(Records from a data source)
---
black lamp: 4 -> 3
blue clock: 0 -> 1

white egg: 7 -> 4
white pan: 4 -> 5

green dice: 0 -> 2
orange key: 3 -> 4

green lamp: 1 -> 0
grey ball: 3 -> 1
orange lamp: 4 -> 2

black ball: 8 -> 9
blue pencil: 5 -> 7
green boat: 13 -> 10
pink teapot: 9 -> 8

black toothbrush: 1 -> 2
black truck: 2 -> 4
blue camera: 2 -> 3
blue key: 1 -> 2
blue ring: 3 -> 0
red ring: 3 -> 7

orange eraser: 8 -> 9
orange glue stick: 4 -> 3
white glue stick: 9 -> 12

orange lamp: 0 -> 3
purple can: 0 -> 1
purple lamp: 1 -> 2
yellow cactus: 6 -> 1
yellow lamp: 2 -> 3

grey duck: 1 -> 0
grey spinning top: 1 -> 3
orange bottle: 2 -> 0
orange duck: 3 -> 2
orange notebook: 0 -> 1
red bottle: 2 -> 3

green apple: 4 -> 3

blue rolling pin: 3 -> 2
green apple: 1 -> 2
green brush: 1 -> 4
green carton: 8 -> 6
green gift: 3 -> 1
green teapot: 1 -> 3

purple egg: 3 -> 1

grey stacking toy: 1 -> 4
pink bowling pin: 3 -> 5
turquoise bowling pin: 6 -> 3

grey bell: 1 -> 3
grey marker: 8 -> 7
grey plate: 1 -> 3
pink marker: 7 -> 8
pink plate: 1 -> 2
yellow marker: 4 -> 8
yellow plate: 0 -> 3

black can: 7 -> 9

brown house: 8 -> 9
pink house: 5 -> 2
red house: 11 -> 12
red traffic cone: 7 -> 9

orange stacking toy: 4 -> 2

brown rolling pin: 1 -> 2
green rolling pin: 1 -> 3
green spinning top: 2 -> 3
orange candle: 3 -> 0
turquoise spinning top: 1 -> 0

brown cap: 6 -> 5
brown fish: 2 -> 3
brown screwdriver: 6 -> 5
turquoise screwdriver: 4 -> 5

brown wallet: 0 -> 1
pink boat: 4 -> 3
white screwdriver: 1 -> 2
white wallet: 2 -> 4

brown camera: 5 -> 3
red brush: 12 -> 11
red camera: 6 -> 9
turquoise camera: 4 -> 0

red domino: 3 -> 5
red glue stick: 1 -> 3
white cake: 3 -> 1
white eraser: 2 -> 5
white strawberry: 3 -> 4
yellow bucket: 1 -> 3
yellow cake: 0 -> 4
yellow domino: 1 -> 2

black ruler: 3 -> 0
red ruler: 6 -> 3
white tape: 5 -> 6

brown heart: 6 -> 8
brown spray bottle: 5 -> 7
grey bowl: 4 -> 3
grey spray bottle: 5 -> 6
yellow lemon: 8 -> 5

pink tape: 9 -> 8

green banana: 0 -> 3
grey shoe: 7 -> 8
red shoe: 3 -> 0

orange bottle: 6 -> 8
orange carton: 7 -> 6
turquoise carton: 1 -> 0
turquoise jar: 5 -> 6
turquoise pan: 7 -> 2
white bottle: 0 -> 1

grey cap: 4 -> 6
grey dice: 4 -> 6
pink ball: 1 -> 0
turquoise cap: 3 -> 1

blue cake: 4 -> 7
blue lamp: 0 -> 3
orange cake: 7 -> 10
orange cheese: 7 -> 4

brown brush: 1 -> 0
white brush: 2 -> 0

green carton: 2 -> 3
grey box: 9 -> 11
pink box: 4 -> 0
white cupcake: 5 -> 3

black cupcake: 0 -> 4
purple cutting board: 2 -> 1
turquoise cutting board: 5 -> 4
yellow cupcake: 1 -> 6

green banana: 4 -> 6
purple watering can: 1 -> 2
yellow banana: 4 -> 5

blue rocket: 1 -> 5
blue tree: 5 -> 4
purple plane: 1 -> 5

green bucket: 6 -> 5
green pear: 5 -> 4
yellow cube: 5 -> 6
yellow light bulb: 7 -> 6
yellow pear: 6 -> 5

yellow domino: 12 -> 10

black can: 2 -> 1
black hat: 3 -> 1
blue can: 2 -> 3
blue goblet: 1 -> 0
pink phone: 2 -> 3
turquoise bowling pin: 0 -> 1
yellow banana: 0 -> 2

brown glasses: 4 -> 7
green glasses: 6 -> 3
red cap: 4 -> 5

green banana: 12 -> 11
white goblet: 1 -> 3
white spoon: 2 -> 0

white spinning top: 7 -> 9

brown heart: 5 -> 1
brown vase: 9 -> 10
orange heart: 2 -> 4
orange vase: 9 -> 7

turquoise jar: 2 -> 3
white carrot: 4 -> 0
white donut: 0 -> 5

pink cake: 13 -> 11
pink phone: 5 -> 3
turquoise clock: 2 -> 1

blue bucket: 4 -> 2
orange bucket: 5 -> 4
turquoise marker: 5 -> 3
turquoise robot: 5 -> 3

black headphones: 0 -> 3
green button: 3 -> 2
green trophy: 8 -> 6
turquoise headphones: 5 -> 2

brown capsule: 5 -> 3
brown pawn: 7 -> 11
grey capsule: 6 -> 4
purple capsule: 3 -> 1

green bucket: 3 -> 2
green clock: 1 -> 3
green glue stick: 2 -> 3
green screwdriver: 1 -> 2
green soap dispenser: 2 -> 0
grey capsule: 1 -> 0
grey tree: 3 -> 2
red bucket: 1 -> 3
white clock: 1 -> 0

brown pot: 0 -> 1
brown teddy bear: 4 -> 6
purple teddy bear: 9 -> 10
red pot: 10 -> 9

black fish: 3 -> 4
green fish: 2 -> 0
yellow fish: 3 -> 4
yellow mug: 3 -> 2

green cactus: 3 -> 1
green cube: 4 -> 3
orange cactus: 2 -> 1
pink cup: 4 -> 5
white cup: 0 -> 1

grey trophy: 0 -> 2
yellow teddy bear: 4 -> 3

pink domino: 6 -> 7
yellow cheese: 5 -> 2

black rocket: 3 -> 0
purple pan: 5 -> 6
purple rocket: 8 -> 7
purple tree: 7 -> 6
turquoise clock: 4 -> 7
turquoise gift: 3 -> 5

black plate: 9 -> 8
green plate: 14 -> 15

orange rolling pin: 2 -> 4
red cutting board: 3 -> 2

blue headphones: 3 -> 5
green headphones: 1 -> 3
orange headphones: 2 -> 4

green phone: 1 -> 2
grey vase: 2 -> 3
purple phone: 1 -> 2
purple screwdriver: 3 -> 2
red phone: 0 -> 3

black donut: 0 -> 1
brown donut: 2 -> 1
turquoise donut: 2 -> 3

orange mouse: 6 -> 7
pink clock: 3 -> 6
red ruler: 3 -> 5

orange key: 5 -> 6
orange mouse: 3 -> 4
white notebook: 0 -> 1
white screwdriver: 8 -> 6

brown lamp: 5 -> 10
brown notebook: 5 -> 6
---
Output only the lines from the line that contains "black donut: 0 -> 1" through the end of the entries, both included, exactly as they appear.

◆ RESULT OF THIS EXERCISE:
black donut: 0 -> 1
brown donut: 2 -> 1
turquoise donut: 2 -> 3

orange mouse: 6 -> 7
pink clock: 3 -> 6
red ruler: 3 -> 5

orange key: 5 -> 6
orange mouse: 3 -> 4
white notebook: 0 -> 1
white screwdriver: 8 -> 6

brown lamp: 5 -> 10
brown notebook: 5 -> 6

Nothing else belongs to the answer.